**WORK ITEM**
Keep the pictures out while you transcribe the listing below exactly.

· · · · ·

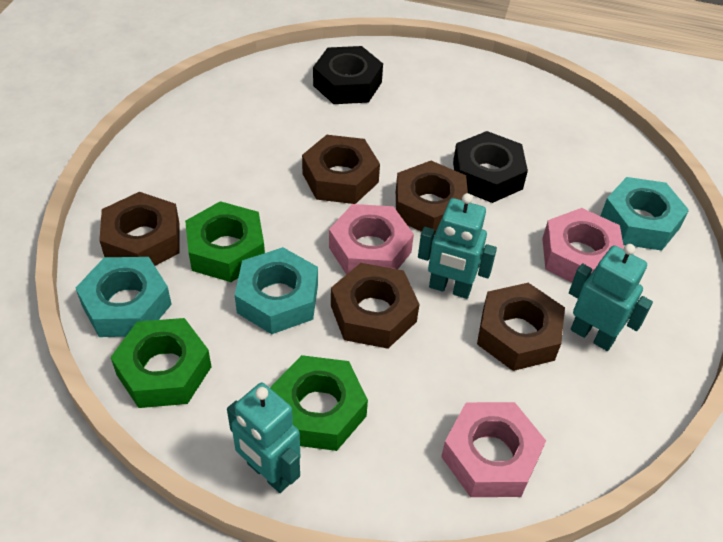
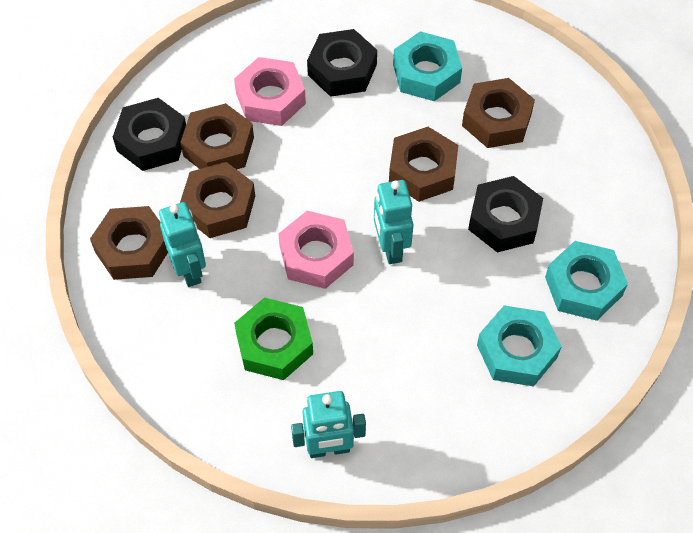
black nut: 2 -> 3
green nut: 3 -> 1
pink nut: 3 -> 2

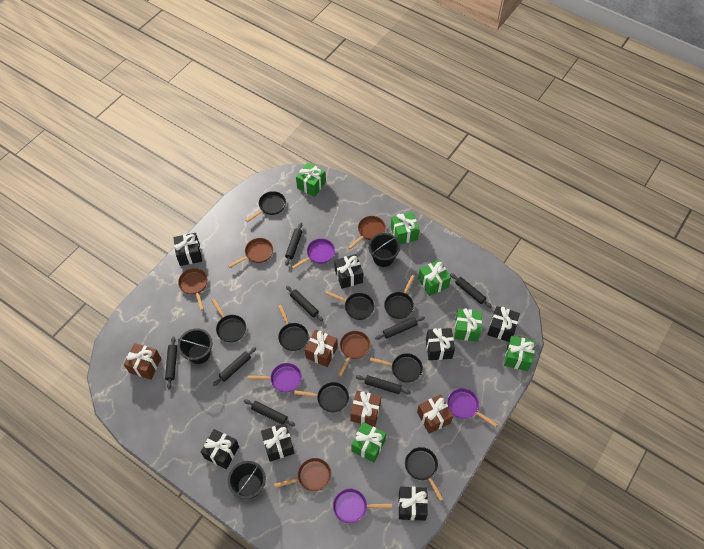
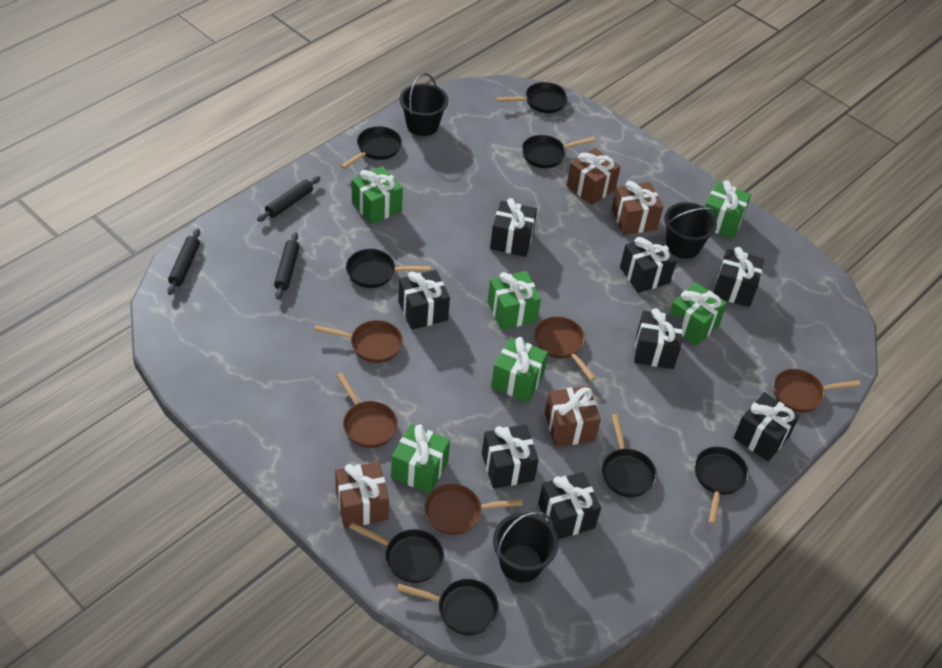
black gift: 7 -> 8
black rolling pin: 8 -> 3
purple pan: 4 -> 0

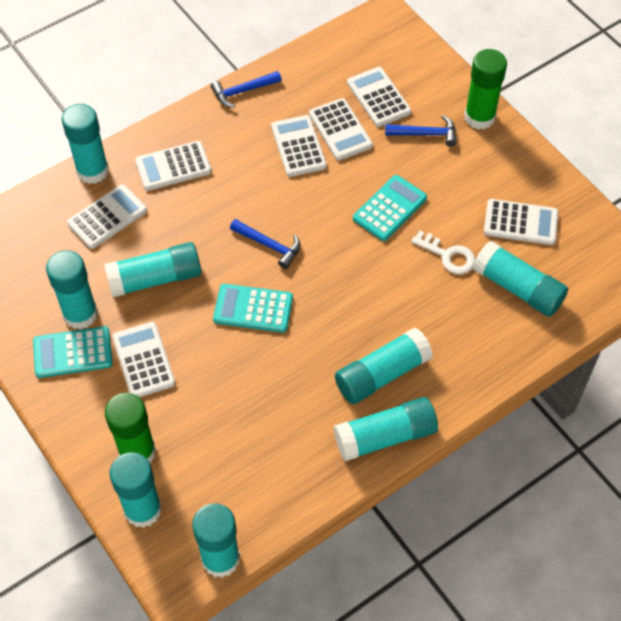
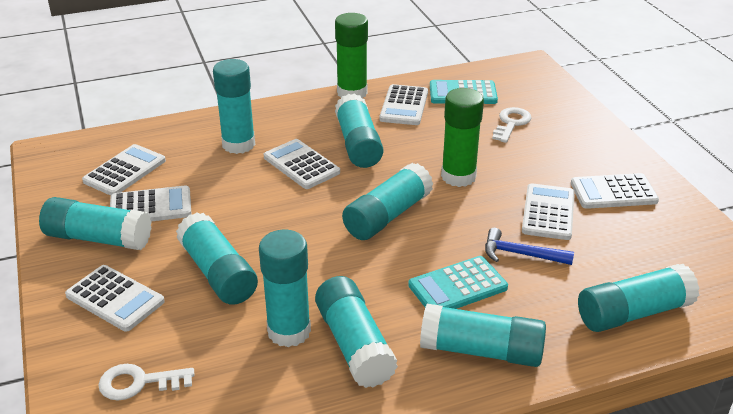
blue hammer: 3 -> 1
turquoise calculator: 3 -> 2
turquoise glue stick: 8 -> 9
white key: 1 -> 2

· · · · ·

**EXPECTED ANSWER**
black nut: 2 -> 3
green nut: 3 -> 1
pink nut: 3 -> 2

black gift: 7 -> 8
black rolling pin: 8 -> 3
purple pan: 4 -> 0

blue hammer: 3 -> 1
turquoise calculator: 3 -> 2
turquoise glue stick: 8 -> 9
white key: 1 -> 2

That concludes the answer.